(MATERIAL FOR THE TASK Opens)

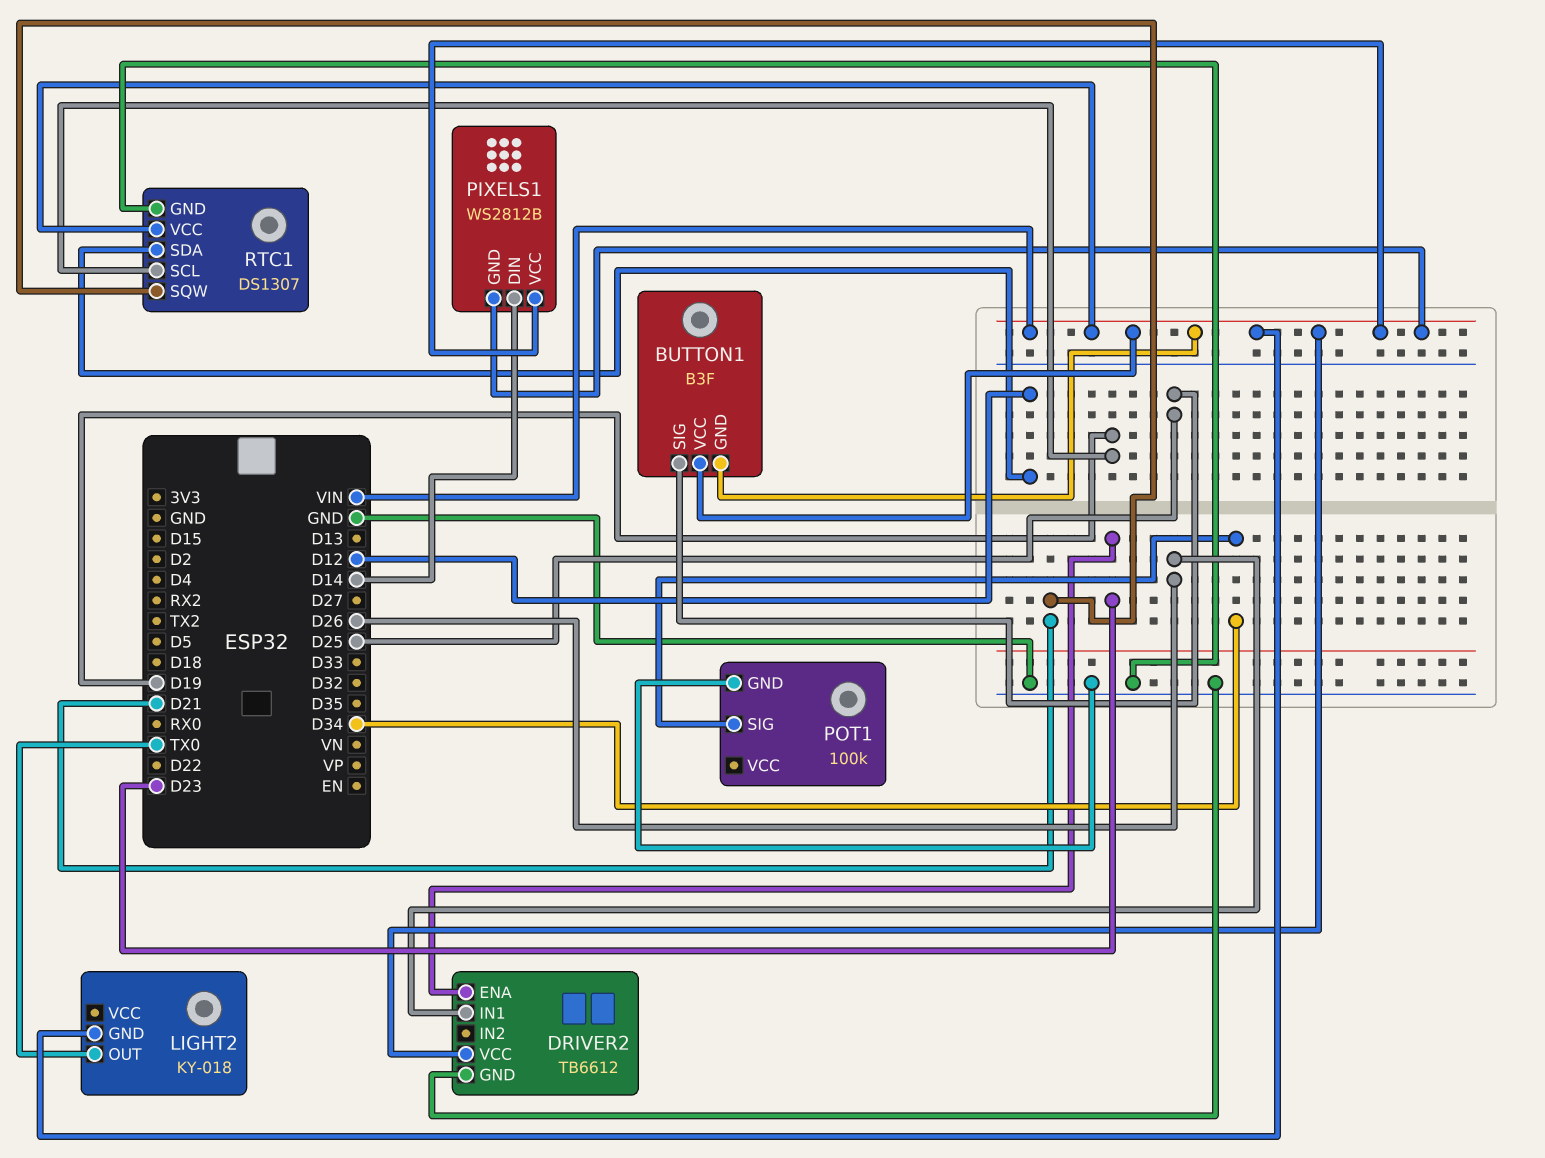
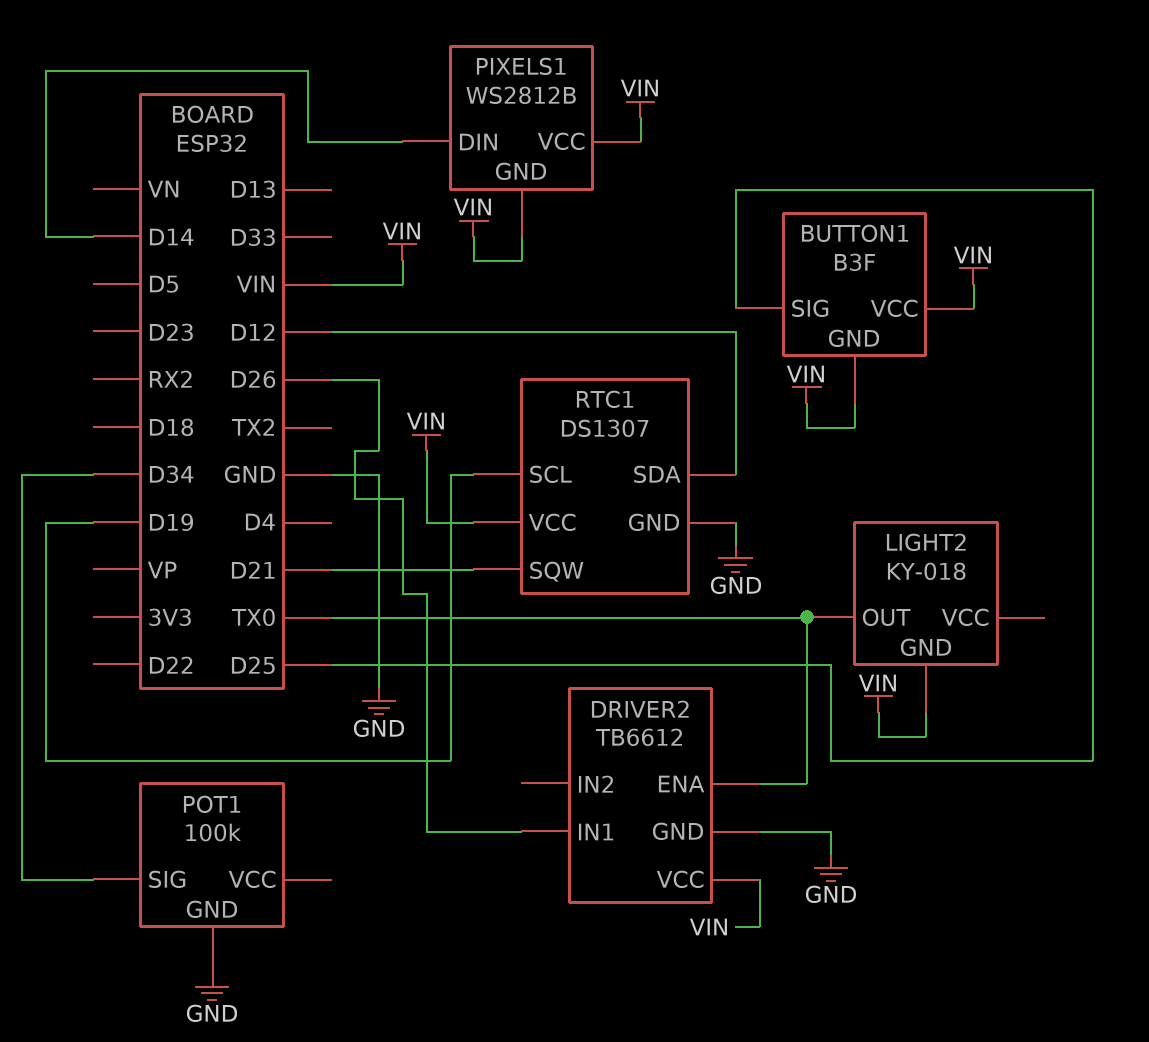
DRIVER2 pin ENA: D23 -> TX0

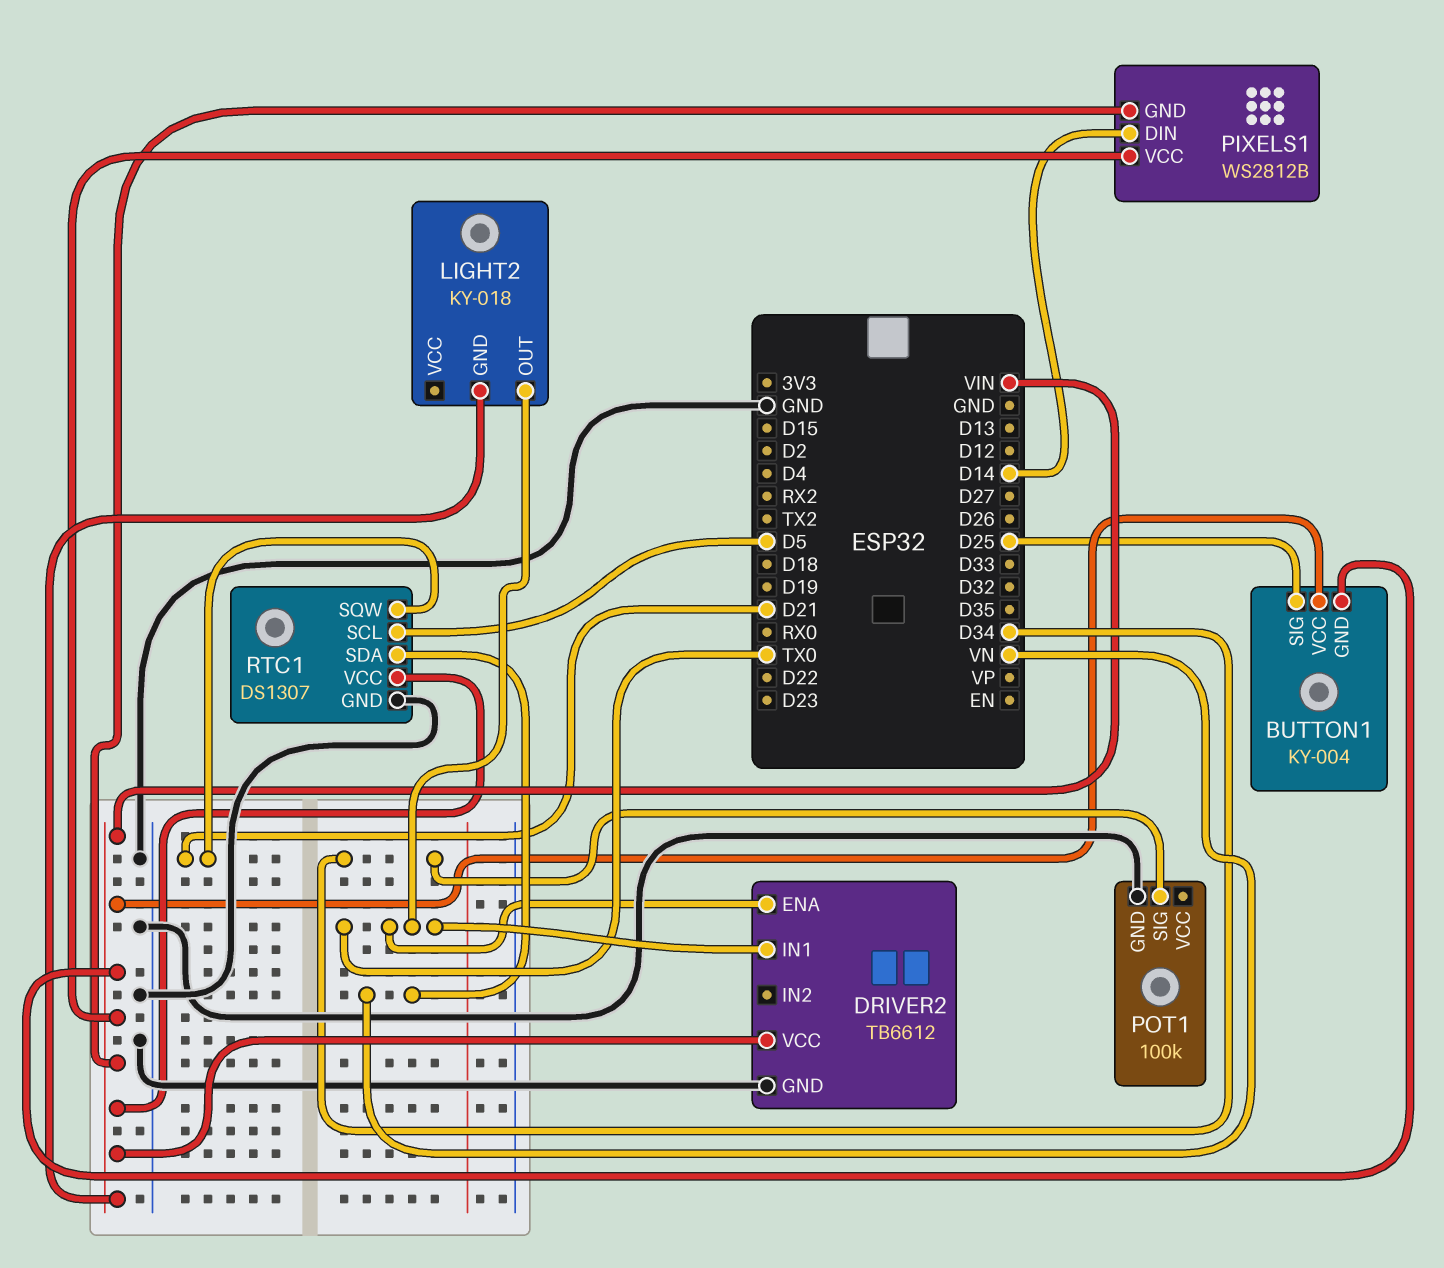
BUTTON1: B3F -> KY-004
DRIVER2 pin IN1: D26 -> TX0
RTC1 pin SCL: D19 -> D5
RTC1 pin SDA: D12 -> VN

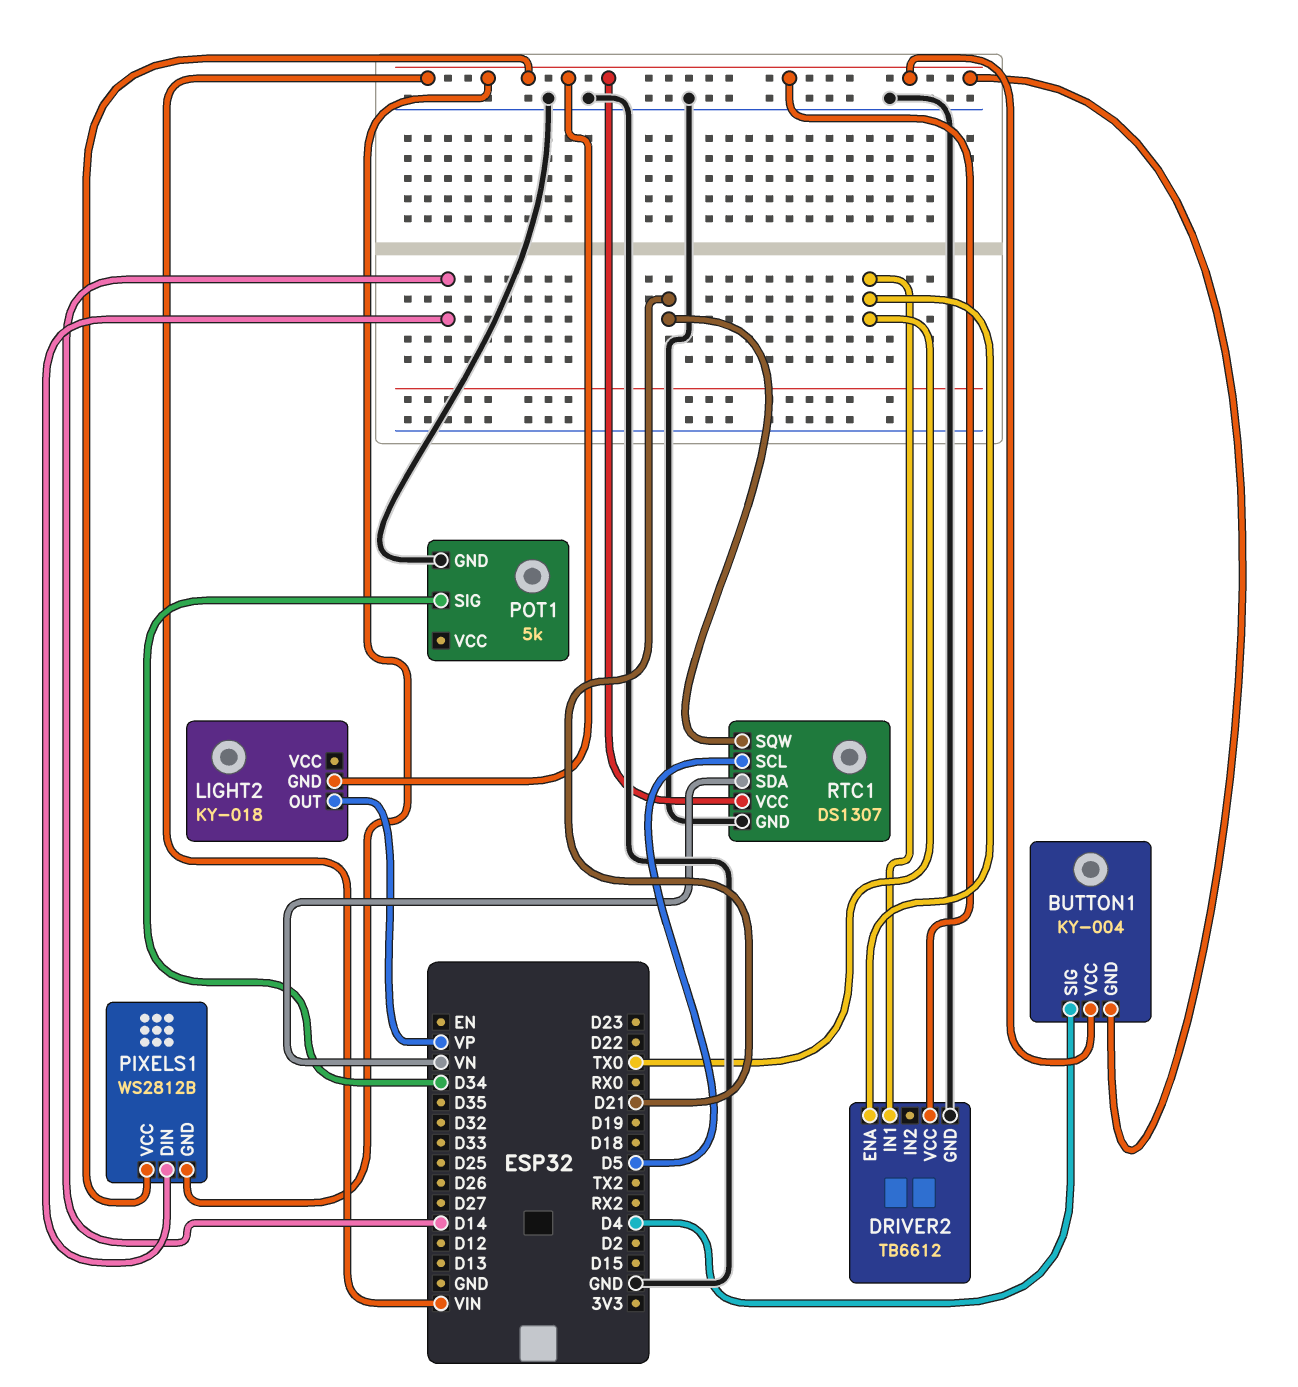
BUTTON1 pin SIG: D25 -> D4
LIGHT2 pin OUT: TX0 -> VP
POT1: 100k -> 5k

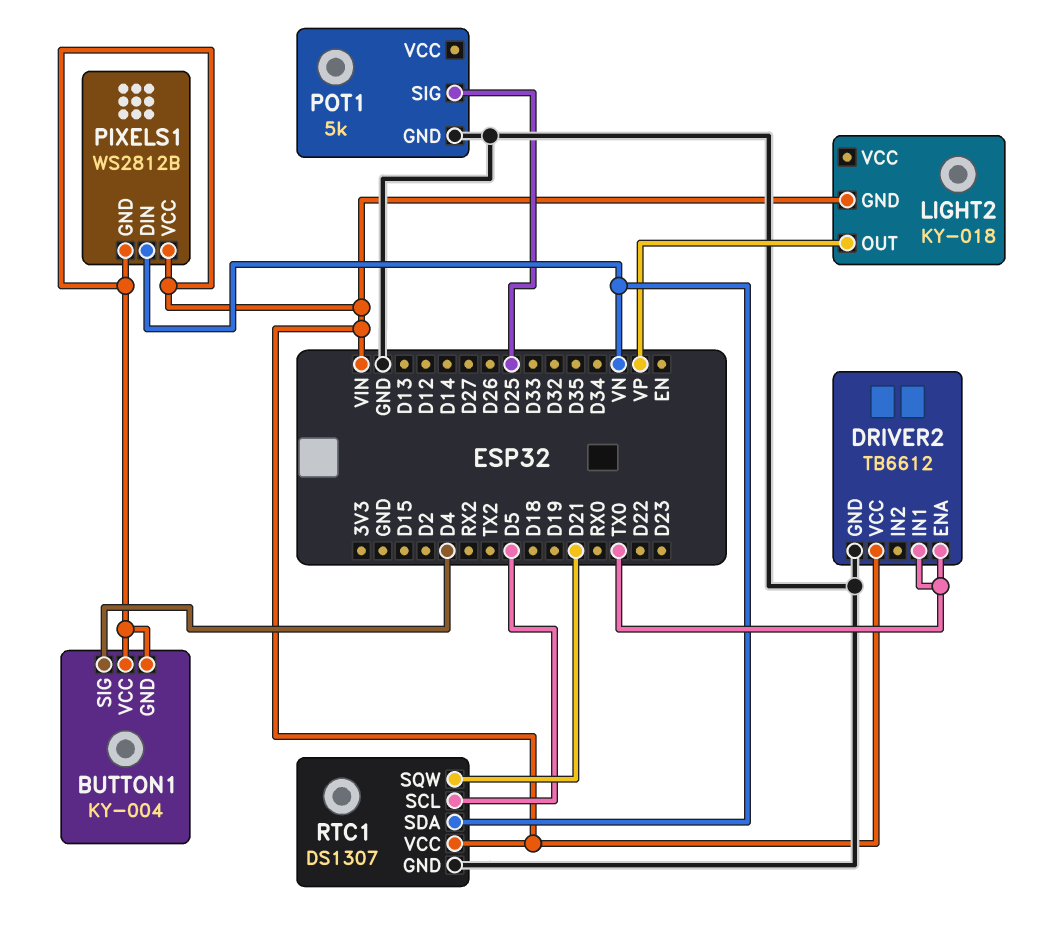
PIXELS1 pin DIN: D14 -> VN
POT1 pin SIG: D34 -> D25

(MATERIAL FOR THE TASK Closes)

- EXERCISE -
Precisely the lines from the one containing "POT1: 100k -> 5k" to the end of the data above, both included, should be printed; leave the pictures out.

- EXPECTED ANSWER -
POT1: 100k -> 5k

PIXELS1 pin DIN: D14 -> VN
POT1 pin SIG: D34 -> D25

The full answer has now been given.